◆ **WHAT YOU WILL DO**: Give back each line of the listing below that contains the string "brown".

◆ **PROVIDED MATERIAL**:
((
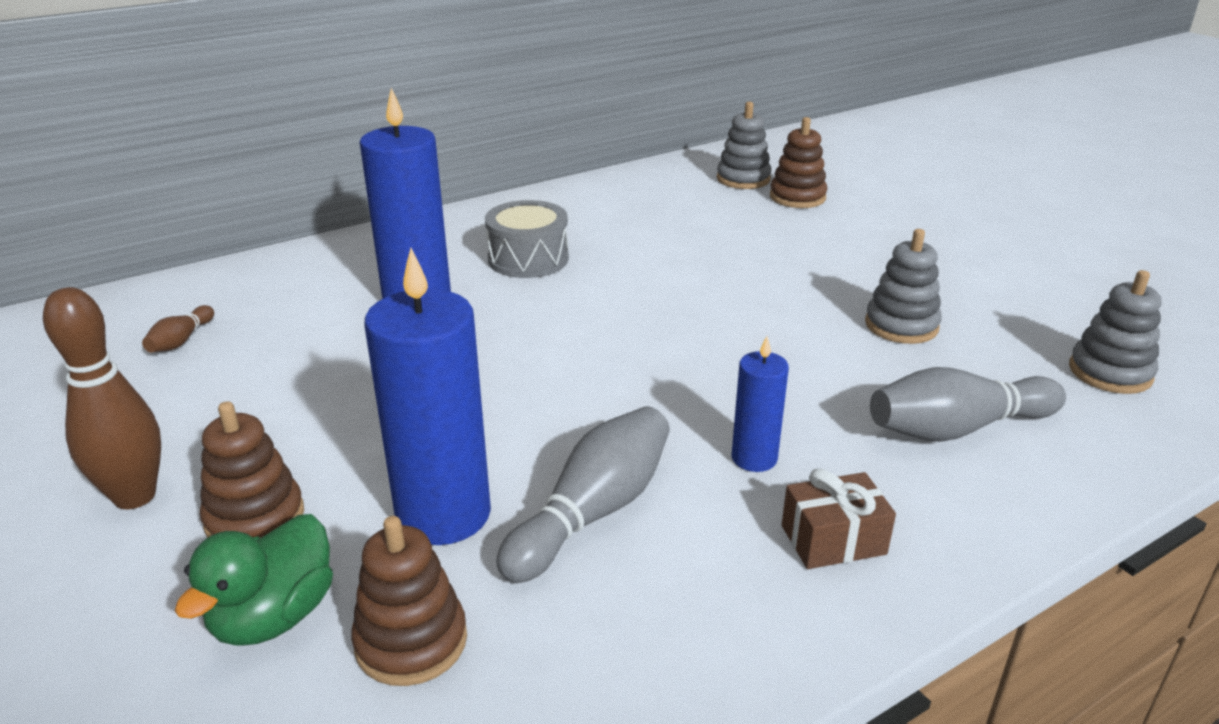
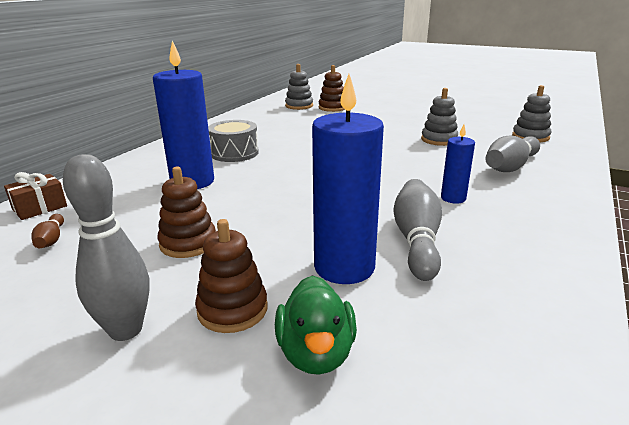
camera: 30 degrees left, 5 degrees down
(134, 496) = (126, 330): brown bowling pin -> grey bowling pin
(411, 641) = (412, 330): brown stacking toy -> brown stacking toy (188, 243)
(833, 540) = (527, 216): brown gift -> brown gift (40, 208)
))
◆ **ANSWER TO THIS EXERCISE**:
(134, 496) = (126, 330): brown bowling pin -> grey bowling pin
(411, 641) = (412, 330): brown stacking toy -> brown stacking toy (188, 243)
(833, 540) = (527, 216): brown gift -> brown gift (40, 208)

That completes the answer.